Data for processing -
-----

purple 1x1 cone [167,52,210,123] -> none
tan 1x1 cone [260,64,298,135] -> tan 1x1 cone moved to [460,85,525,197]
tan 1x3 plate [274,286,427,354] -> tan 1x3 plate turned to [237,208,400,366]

-----

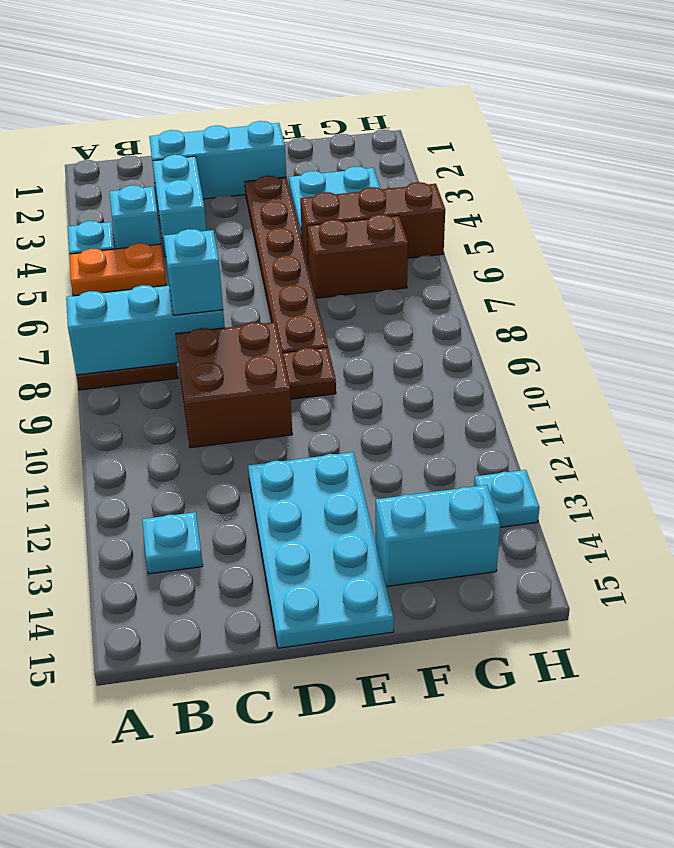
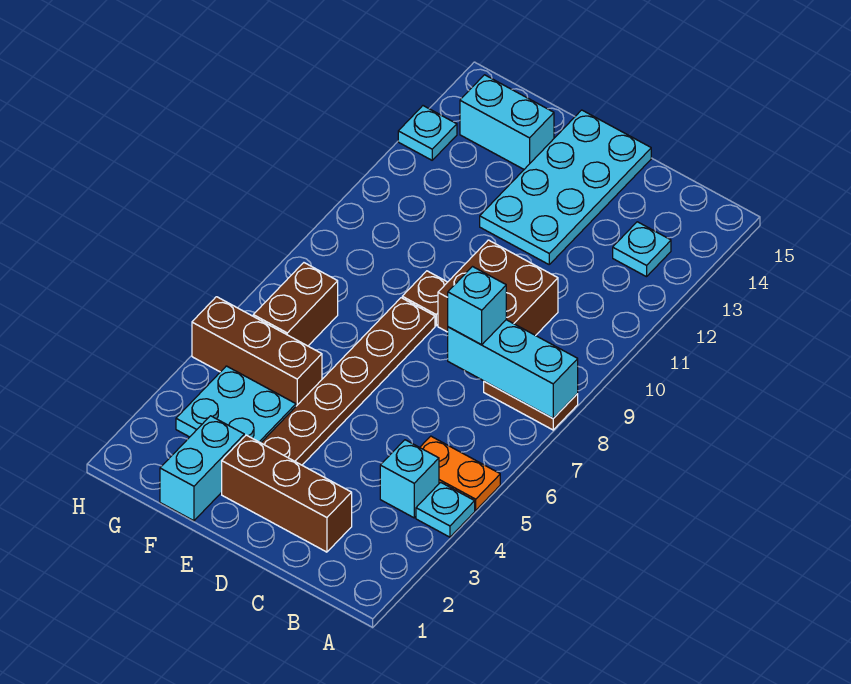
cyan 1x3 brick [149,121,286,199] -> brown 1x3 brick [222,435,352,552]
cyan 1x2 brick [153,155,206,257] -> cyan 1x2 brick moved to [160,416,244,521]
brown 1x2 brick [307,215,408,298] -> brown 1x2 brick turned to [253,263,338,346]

-----

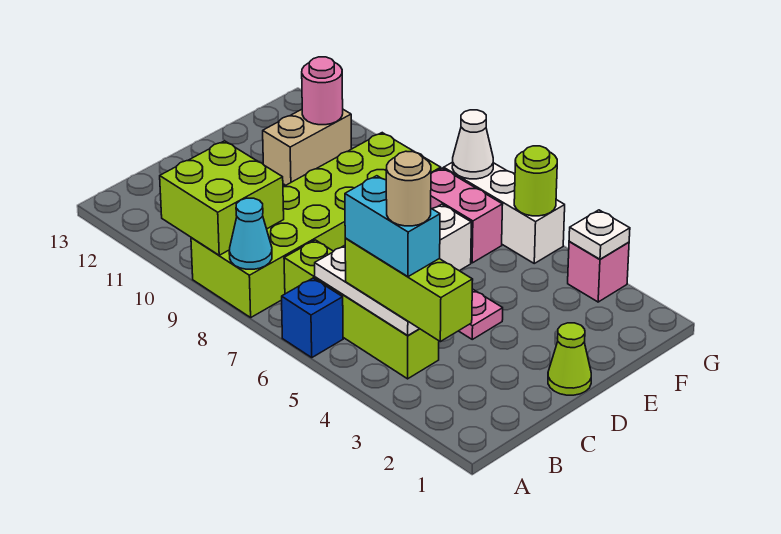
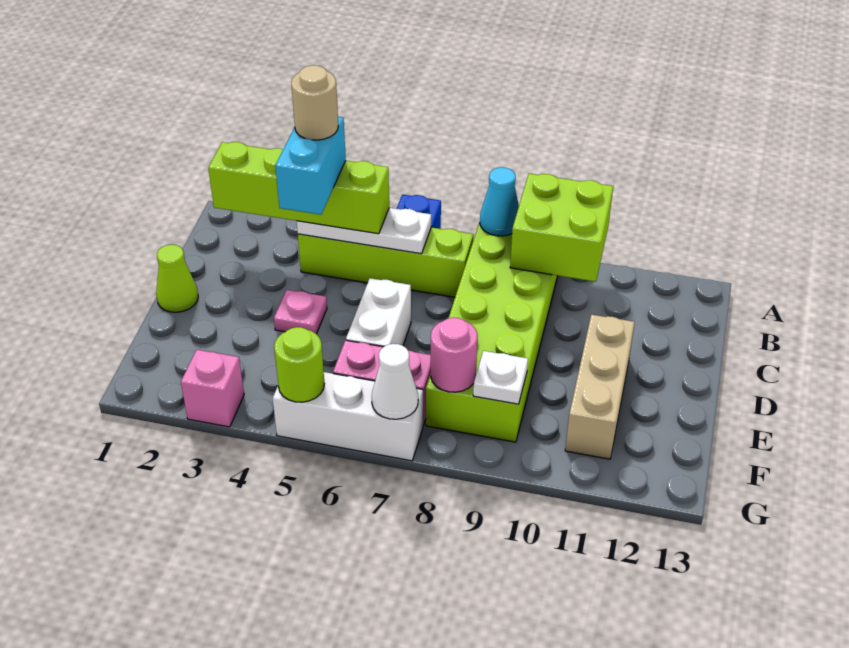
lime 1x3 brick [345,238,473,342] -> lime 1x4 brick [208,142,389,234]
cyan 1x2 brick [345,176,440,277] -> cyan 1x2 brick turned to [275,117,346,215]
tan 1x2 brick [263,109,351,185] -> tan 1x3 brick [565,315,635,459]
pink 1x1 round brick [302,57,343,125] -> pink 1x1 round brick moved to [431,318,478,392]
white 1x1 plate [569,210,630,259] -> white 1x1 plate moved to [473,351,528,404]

-----

What you are asked to do - Within the listing above, locate the line containing "tan 1x1 cone [260,64,298,135]" and the line containing "tan 1x3 plate [274,286,427,354]". Reproduce those two lines and all lines between them exactly, with nothing added.

Result for this task -
tan 1x1 cone [260,64,298,135] -> tan 1x1 cone moved to [460,85,525,197]
tan 1x3 plate [274,286,427,354] -> tan 1x3 plate turned to [237,208,400,366]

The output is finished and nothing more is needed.